Problem requirements –
Each line of the data below from the one holding "LED pin SIG: 6 -> SCL" to the one holding "RELAY1 pin IN1: none -> D8", inclusive, is to be reproduced exactly; no other line belongs in the answer.

◆ ◆ ◆ ◆ ◆

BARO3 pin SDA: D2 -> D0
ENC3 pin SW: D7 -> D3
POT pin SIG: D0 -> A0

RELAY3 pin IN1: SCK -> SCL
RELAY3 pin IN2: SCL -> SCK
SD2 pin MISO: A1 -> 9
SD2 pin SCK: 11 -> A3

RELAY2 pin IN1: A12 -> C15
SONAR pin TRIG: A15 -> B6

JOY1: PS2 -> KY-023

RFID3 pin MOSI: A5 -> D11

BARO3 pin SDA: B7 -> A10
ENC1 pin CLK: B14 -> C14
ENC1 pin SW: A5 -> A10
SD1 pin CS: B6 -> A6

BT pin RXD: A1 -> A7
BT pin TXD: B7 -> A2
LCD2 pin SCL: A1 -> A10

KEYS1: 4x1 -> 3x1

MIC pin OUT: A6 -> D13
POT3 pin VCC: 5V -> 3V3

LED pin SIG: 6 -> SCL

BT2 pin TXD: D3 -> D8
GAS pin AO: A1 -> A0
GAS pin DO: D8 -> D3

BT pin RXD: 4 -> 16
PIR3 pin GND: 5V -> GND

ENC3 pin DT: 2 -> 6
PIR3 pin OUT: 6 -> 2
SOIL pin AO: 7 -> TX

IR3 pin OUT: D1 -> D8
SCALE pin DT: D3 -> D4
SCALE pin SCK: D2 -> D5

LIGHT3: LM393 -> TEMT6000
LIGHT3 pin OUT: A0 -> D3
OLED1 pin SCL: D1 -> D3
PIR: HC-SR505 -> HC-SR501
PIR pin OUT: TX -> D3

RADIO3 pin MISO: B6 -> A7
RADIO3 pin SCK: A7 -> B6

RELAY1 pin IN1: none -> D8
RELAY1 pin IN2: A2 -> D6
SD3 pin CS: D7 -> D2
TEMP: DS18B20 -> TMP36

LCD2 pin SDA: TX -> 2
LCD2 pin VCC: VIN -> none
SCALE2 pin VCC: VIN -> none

◆ ◆ ◆ ◆ ◆

Task result –
LED pin SIG: 6 -> SCL

BT2 pin TXD: D3 -> D8
GAS pin AO: A1 -> A0
GAS pin DO: D8 -> D3

BT pin RXD: 4 -> 16
PIR3 pin GND: 5V -> GND

ENC3 pin DT: 2 -> 6
PIR3 pin OUT: 6 -> 2
SOIL pin AO: 7 -> TX

IR3 pin OUT: D1 -> D8
SCALE pin DT: D3 -> D4
SCALE pin SCK: D2 -> D5

LIGHT3: LM393 -> TEMT6000
LIGHT3 pin OUT: A0 -> D3
OLED1 pin SCL: D1 -> D3
PIR: HC-SR505 -> HC-SR501
PIR pin OUT: TX -> D3

RADIO3 pin MISO: B6 -> A7
RADIO3 pin SCK: A7 -> B6

RELAY1 pin IN1: none -> D8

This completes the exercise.